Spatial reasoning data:
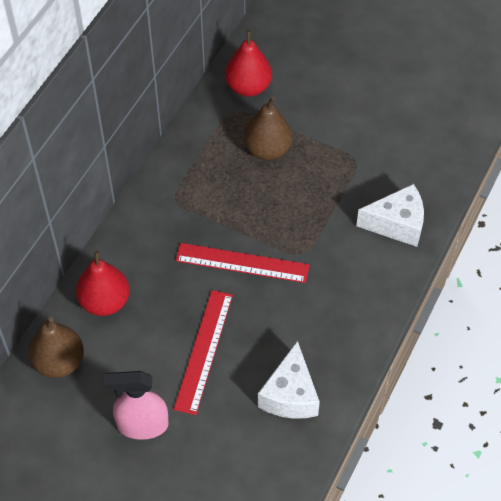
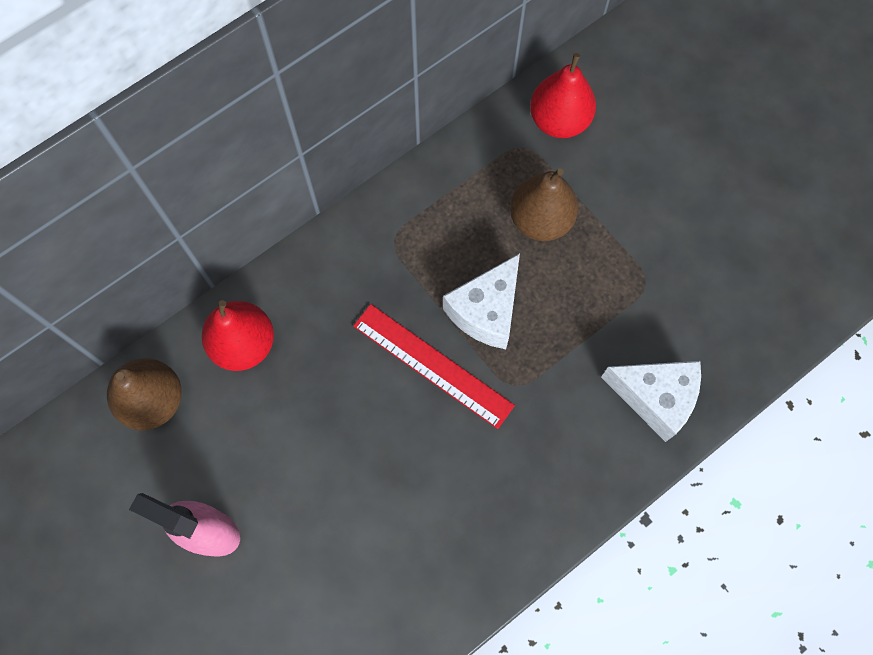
camera: 25 degrees right, 15 degrees up
(204, 351) = (329, 465): red ruler -> none
(290, 395) = (403, 576): white cheese -> white cheese (486, 311)

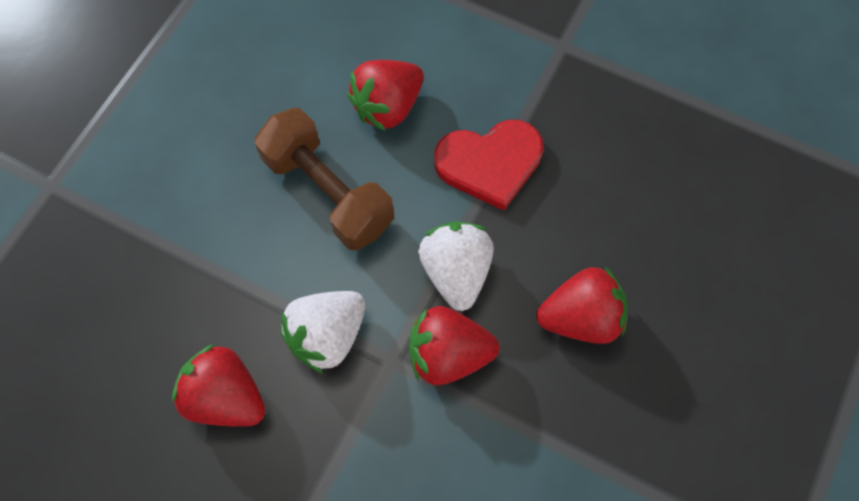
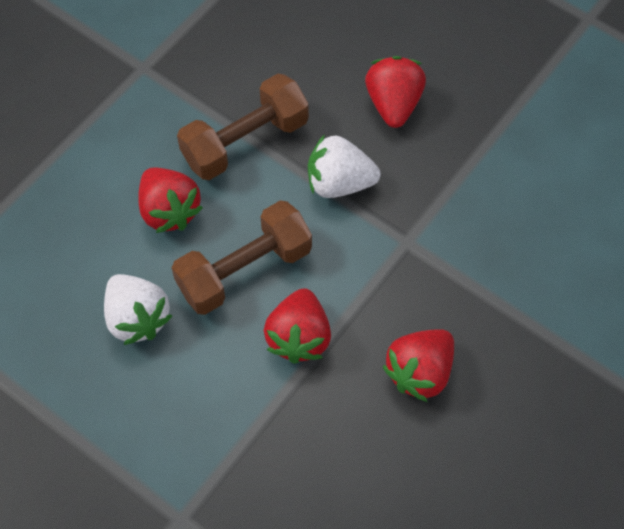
camera: 80 degrees left, 5 degrees down
(327, 336) = (378, 286): white strawberry -> white strawberry (137, 318)
(448, 354) = (409, 200): red strawberry -> red strawberry (299, 337)
(490, 163) = (245, 141): red heart -> brown dumbbell

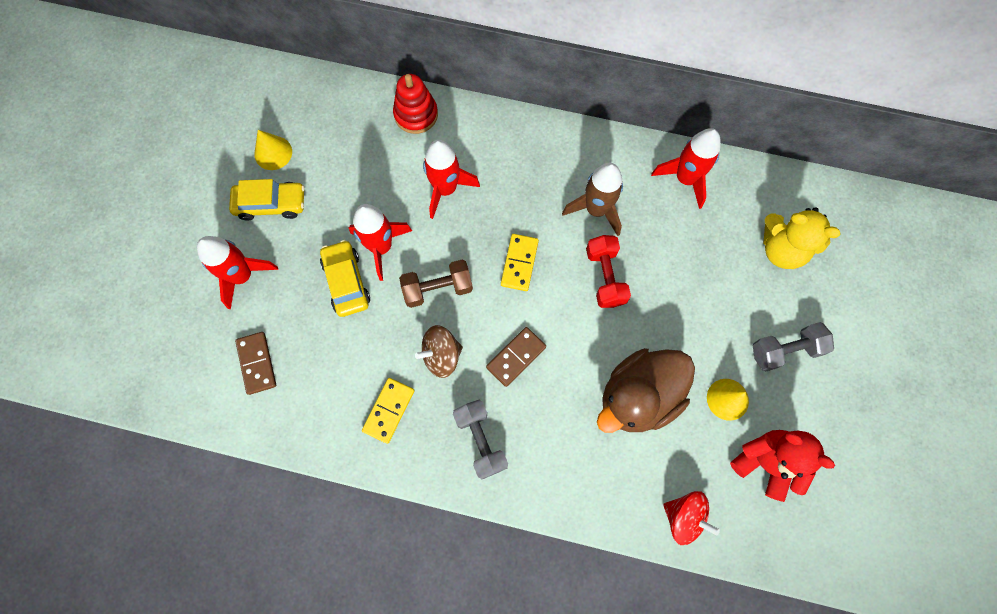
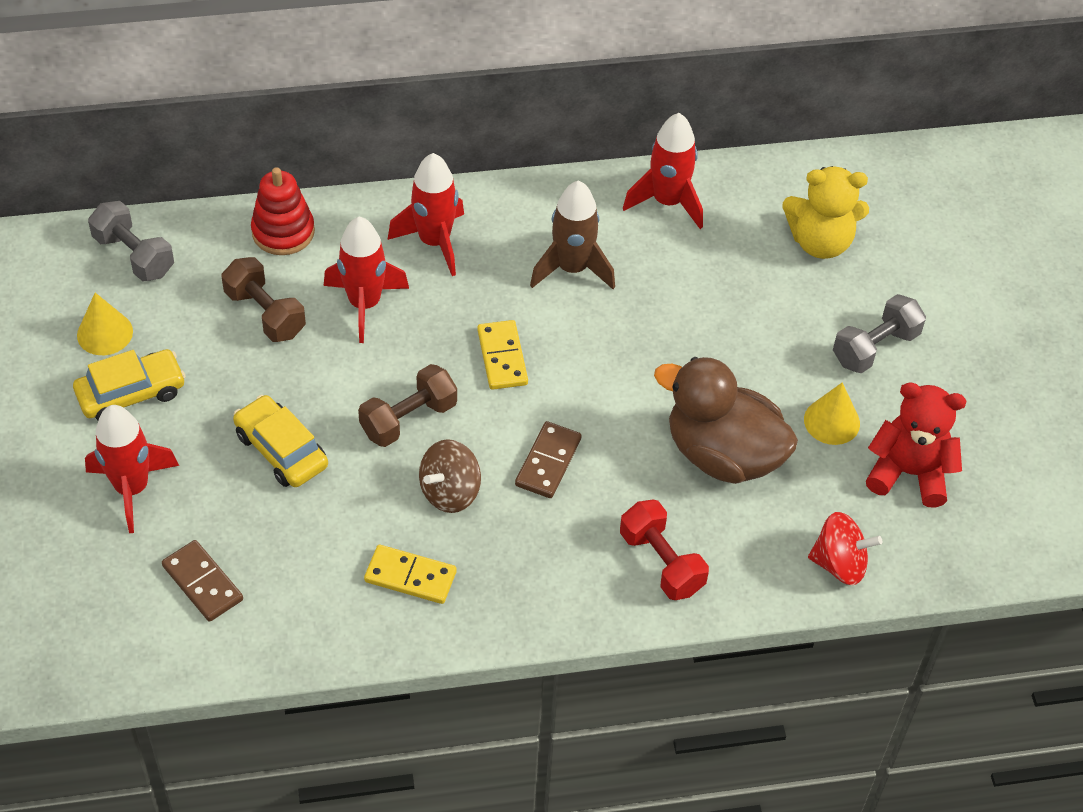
camera: 25 degrees left, 20 degrees down
(379, 173) = (265, 313): none -> brown dumbbell
(381, 247) = (309, 396): red rocket -> red rocket (434, 242)
(389, 410) = (410, 576): yellow domino -> yellow domino turned 75 degrees counterclockwise
(480, 440) = (547, 569): grey dumbbell -> grey dumbbell (134, 255)
(605, 277) = (618, 338): red dumbbell -> red dumbbell (661, 562)
(638, 397) = (723, 454): brown duck -> brown duck turned 90 degrees clockwise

§ **What the task requires**
Print the lines above from the one with "camera: 25 degrees left, 20 degrees down" through the one with "(389, 410) = (410, 576): yellow", both included, exactly as written and nothing more.

§ **Written answer**
camera: 25 degrees left, 20 degrees down
(379, 173) = (265, 313): none -> brown dumbbell
(381, 247) = (309, 396): red rocket -> red rocket (434, 242)
(389, 410) = (410, 576): yellow domino -> yellow domino turned 75 degrees counterclockwise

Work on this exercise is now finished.